── Data supplied ──

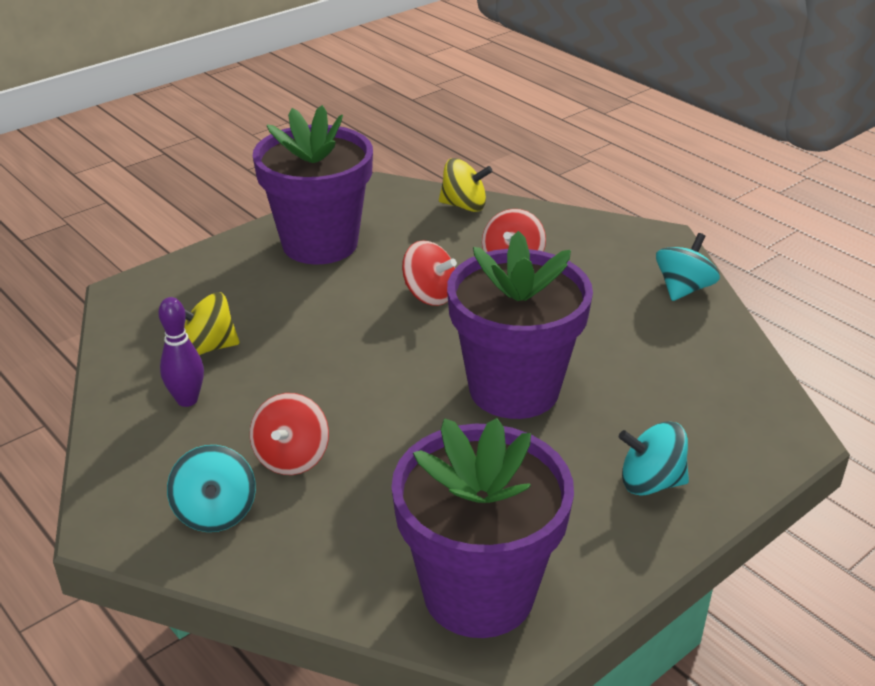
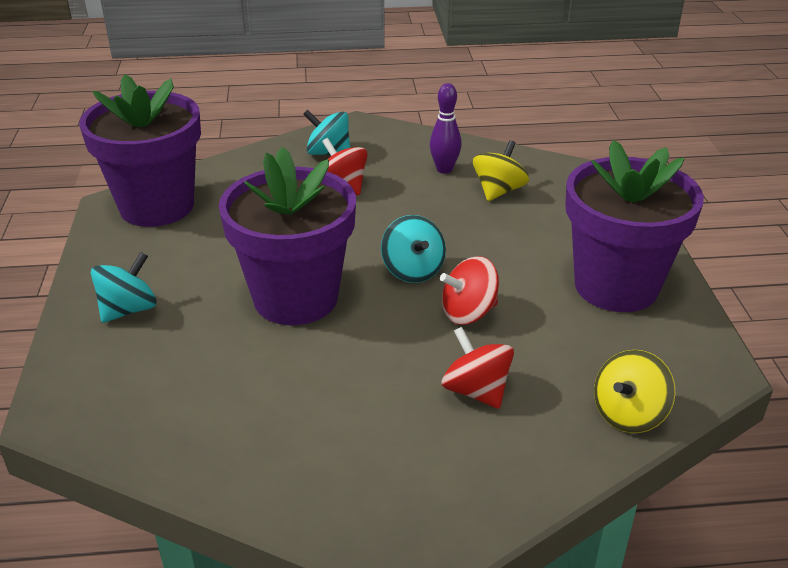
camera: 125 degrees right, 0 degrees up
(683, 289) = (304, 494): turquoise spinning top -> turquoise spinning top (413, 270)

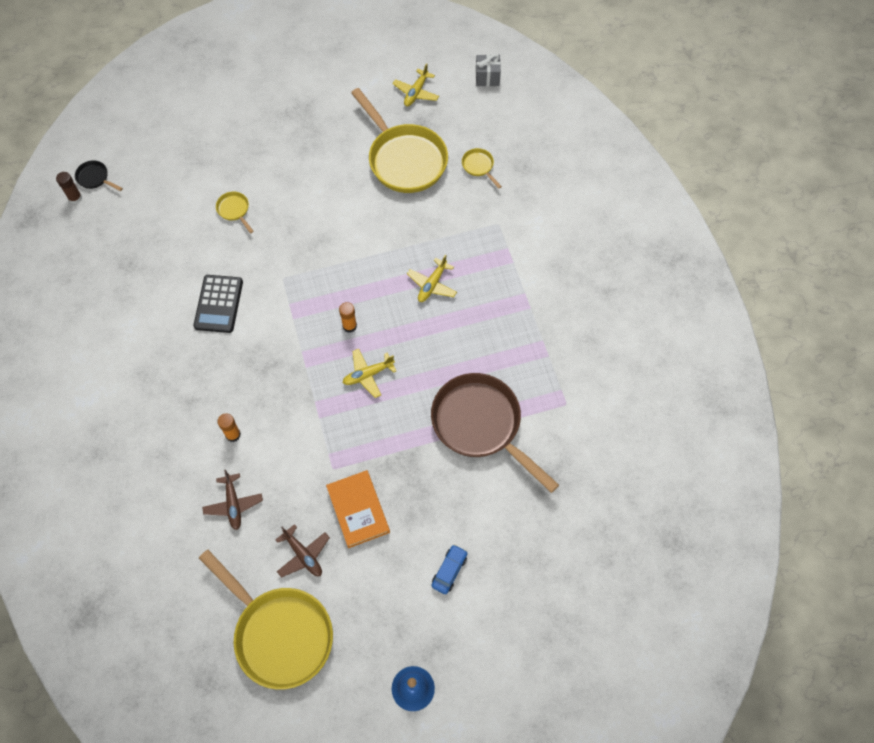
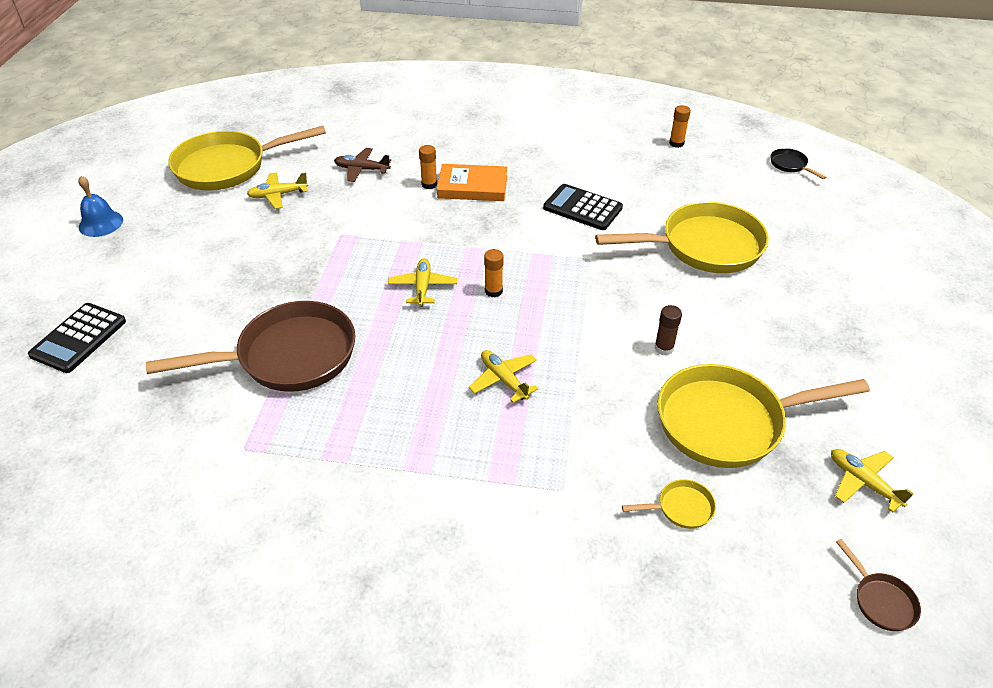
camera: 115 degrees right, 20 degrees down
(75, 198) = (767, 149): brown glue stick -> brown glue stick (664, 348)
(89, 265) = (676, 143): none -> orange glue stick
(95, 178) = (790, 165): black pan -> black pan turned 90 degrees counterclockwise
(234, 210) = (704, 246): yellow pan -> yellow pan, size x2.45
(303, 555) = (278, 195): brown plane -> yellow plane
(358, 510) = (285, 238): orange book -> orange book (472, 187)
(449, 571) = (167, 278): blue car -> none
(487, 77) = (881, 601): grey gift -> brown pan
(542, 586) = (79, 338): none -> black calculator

───

* **Assignment**: Among the lines of the data, which ones contain the word "none"? Show them.

* **Written response**:
(89, 265) = (676, 143): none -> orange glue stick
(449, 571) = (167, 278): blue car -> none
(542, 586) = (79, 338): none -> black calculator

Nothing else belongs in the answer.